Provided material: Begin

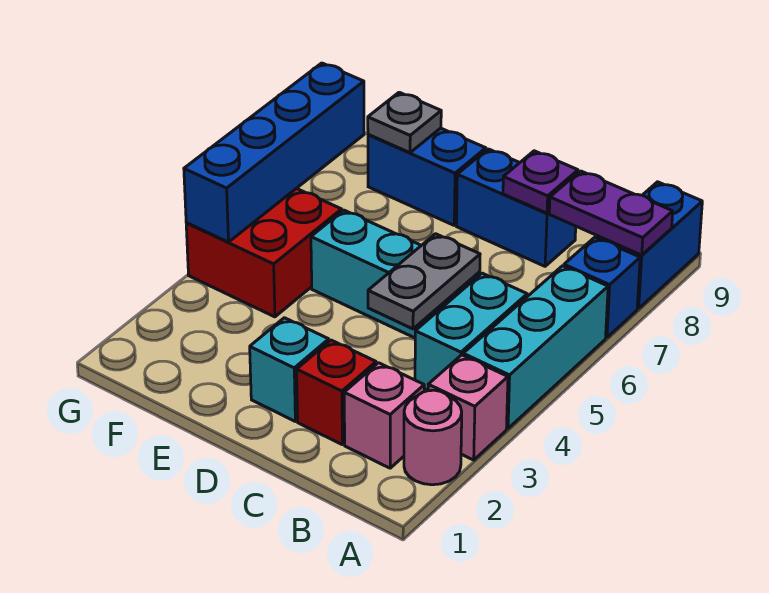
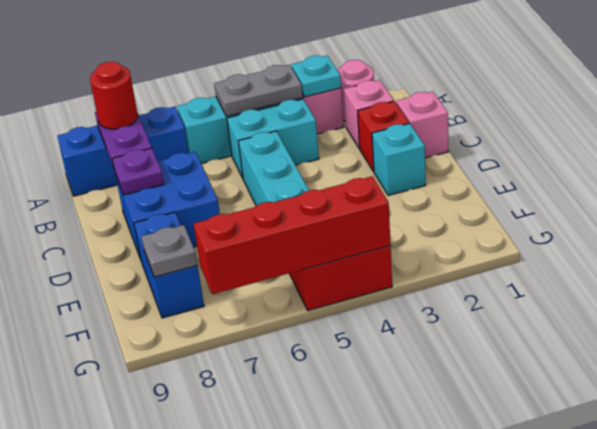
none -> cyan 1x1 plate [291,55,341,97]
none -> red 1x1 round brick [90,62,138,129]
none -> pink 1x1 brick [396,91,448,158]
grey 1x2 plate [368,234,480,329] -> grey 1x2 plate moved to [214,65,303,116]
blue 1x2 brick [456,149,576,266] -> blue 2x2 brick [115,152,220,259]
blue 1x4 brick [184,63,364,242] -> red 1x4 brick [194,176,391,294]

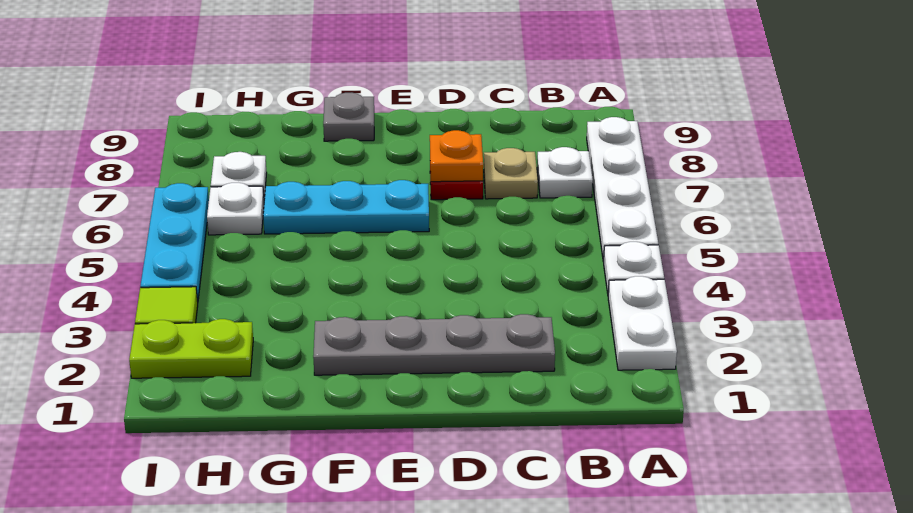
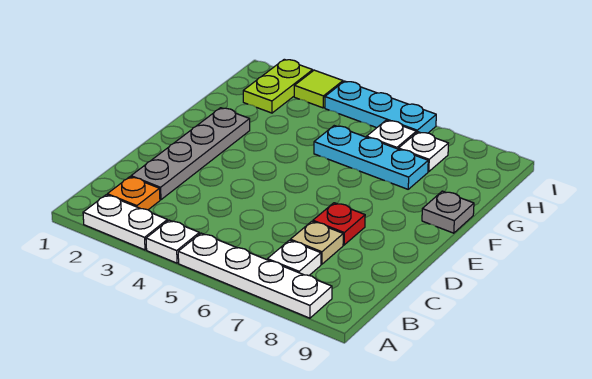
orange 1x1 plate [430,130,483,182] -> orange 1x1 plate moved to [107,177,160,210]
cyan 1x3 plate [263,180,429,234] -> cyan 1x3 plate turned to [314,126,428,189]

Provided material: End

◆ Job
From the first line to the last, set down the records above exactly and skip the pictures.

◆ Worked solution
none -> cyan 1x1 plate [291,55,341,97]
none -> red 1x1 round brick [90,62,138,129]
none -> pink 1x1 brick [396,91,448,158]
grey 1x2 plate [368,234,480,329] -> grey 1x2 plate moved to [214,65,303,116]
blue 1x2 brick [456,149,576,266] -> blue 2x2 brick [115,152,220,259]
blue 1x4 brick [184,63,364,242] -> red 1x4 brick [194,176,391,294]

orange 1x1 plate [430,130,483,182] -> orange 1x1 plate moved to [107,177,160,210]
cyan 1x3 plate [263,180,429,234] -> cyan 1x3 plate turned to [314,126,428,189]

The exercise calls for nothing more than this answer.